Write out, from the entries below, exactly the lines that run between the lines holding "blue calculator: 5 -> 4" and "brown cone: 2 -> 4", inclusive, and stop there.
--------------------
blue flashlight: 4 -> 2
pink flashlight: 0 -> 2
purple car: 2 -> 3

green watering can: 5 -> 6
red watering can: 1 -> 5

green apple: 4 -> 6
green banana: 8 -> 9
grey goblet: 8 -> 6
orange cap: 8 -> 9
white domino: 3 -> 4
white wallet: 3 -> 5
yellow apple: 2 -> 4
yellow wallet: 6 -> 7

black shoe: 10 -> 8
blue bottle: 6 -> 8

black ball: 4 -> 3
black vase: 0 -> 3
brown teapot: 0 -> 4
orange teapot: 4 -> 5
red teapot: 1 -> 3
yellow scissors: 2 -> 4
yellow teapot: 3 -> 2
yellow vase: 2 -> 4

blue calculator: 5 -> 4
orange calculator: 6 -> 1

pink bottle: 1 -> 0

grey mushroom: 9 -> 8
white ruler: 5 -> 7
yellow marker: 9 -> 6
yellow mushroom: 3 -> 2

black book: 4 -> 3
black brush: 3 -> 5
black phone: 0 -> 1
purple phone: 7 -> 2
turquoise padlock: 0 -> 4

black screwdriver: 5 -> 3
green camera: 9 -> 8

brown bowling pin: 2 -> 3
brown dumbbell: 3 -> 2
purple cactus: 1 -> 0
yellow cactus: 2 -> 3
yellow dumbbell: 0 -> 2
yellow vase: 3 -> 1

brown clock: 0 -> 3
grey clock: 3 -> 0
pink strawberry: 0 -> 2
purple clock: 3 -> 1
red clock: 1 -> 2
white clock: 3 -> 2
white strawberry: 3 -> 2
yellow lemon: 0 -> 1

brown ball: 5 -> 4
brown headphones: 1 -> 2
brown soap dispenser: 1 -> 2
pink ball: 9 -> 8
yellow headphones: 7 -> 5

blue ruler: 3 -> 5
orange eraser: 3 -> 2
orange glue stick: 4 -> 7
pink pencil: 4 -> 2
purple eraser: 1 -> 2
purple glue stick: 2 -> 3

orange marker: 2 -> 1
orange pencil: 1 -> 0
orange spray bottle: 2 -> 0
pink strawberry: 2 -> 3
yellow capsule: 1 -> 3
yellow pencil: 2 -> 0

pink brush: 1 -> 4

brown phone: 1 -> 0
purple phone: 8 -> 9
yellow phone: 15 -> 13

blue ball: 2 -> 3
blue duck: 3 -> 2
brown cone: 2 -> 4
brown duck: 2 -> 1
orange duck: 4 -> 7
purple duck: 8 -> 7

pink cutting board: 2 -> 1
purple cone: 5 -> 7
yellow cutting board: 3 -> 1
--------------------
> TASK RESULT
blue calculator: 5 -> 4
orange calculator: 6 -> 1

pink bottle: 1 -> 0

grey mushroom: 9 -> 8
white ruler: 5 -> 7
yellow marker: 9 -> 6
yellow mushroom: 3 -> 2

black book: 4 -> 3
black brush: 3 -> 5
black phone: 0 -> 1
purple phone: 7 -> 2
turquoise padlock: 0 -> 4

black screwdriver: 5 -> 3
green camera: 9 -> 8

brown bowling pin: 2 -> 3
brown dumbbell: 3 -> 2
purple cactus: 1 -> 0
yellow cactus: 2 -> 3
yellow dumbbell: 0 -> 2
yellow vase: 3 -> 1

brown clock: 0 -> 3
grey clock: 3 -> 0
pink strawberry: 0 -> 2
purple clock: 3 -> 1
red clock: 1 -> 2
white clock: 3 -> 2
white strawberry: 3 -> 2
yellow lemon: 0 -> 1

brown ball: 5 -> 4
brown headphones: 1 -> 2
brown soap dispenser: 1 -> 2
pink ball: 9 -> 8
yellow headphones: 7 -> 5

blue ruler: 3 -> 5
orange eraser: 3 -> 2
orange glue stick: 4 -> 7
pink pencil: 4 -> 2
purple eraser: 1 -> 2
purple glue stick: 2 -> 3

orange marker: 2 -> 1
orange pencil: 1 -> 0
orange spray bottle: 2 -> 0
pink strawberry: 2 -> 3
yellow capsule: 1 -> 3
yellow pencil: 2 -> 0

pink brush: 1 -> 4

brown phone: 1 -> 0
purple phone: 8 -> 9
yellow phone: 15 -> 13

blue ball: 2 -> 3
blue duck: 3 -> 2
brown cone: 2 -> 4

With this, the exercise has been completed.